*TASK GOAL:* Exact copy, pictures excluded: the lines from the one containing "(328, 208) = (327, 164): red" to the end of the listing.

*PROVIDED ENTRIES:*
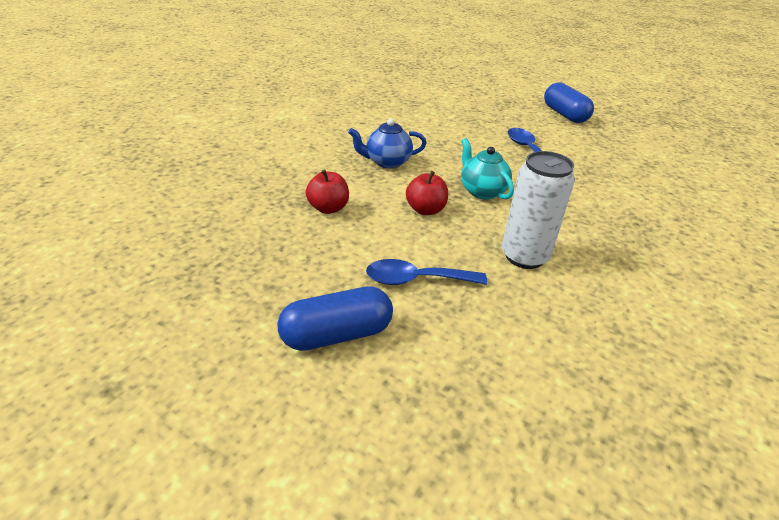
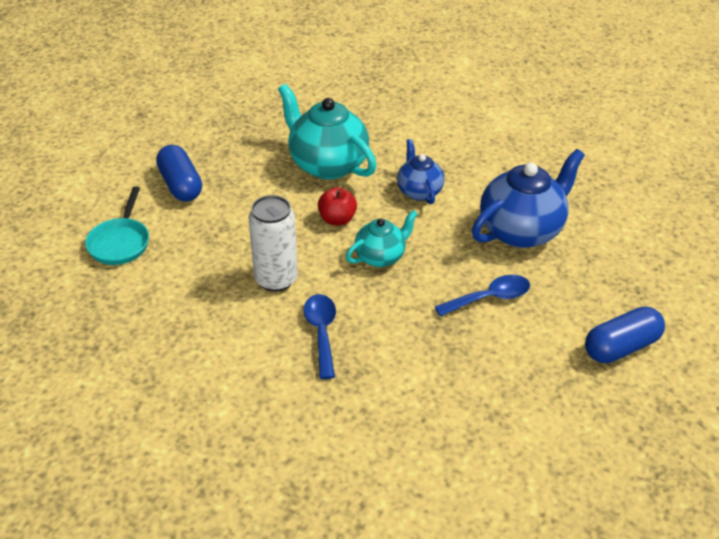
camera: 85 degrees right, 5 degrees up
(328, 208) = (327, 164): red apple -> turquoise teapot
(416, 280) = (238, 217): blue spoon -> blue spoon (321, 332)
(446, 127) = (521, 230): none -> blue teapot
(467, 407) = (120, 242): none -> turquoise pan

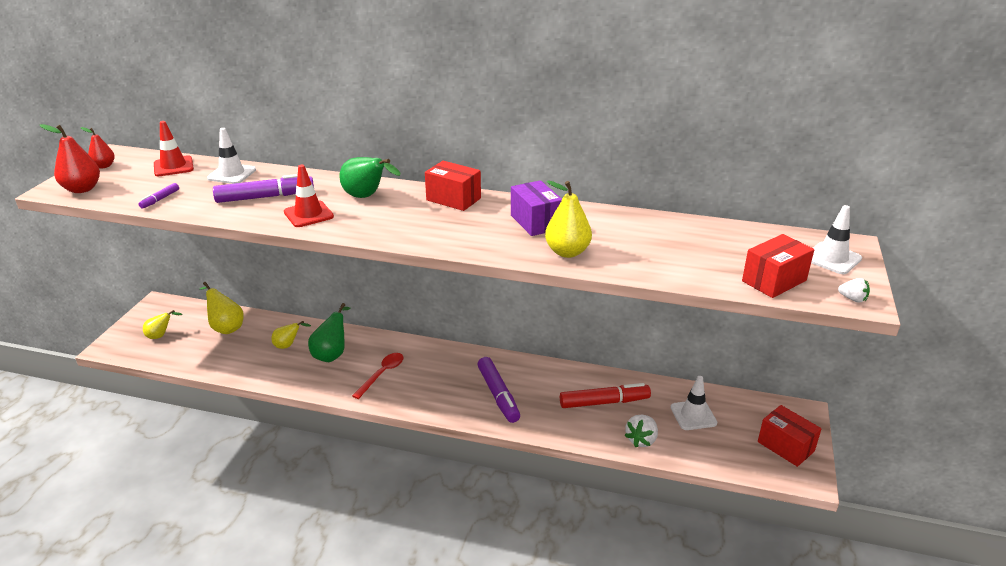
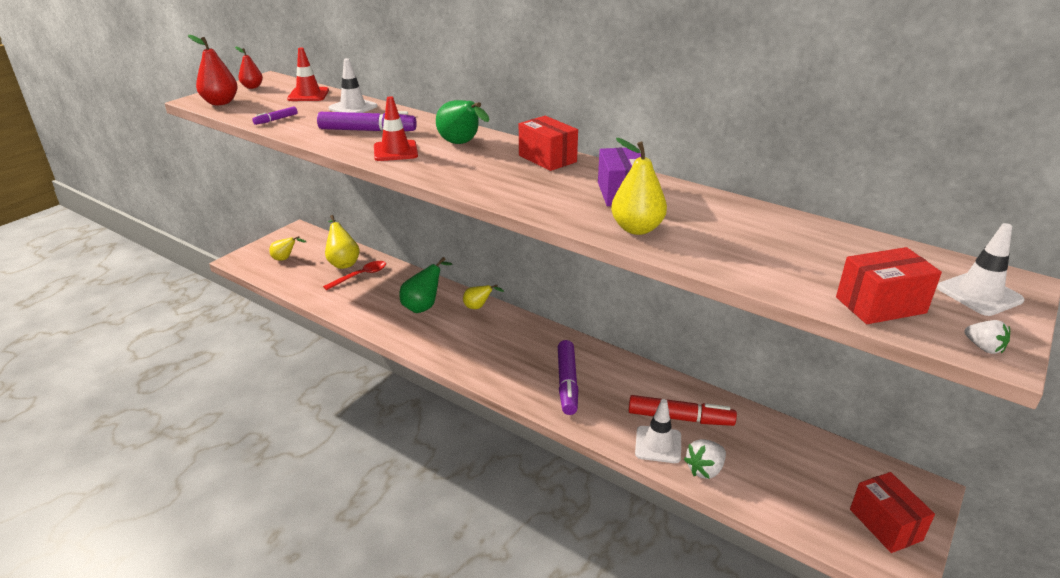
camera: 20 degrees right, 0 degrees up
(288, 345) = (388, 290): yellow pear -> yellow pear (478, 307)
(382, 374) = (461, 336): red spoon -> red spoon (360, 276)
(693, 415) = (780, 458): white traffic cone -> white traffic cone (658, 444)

*OUTPUT FOR THIS EXERCISE:*
(328, 208) = (327, 164): red apple -> turquoise teapot
(416, 280) = (238, 217): blue spoon -> blue spoon (321, 332)
(446, 127) = (521, 230): none -> blue teapot
(467, 407) = (120, 242): none -> turquoise pan

camera: 20 degrees right, 0 degrees up
(288, 345) = (388, 290): yellow pear -> yellow pear (478, 307)
(382, 374) = (461, 336): red spoon -> red spoon (360, 276)
(693, 415) = (780, 458): white traffic cone -> white traffic cone (658, 444)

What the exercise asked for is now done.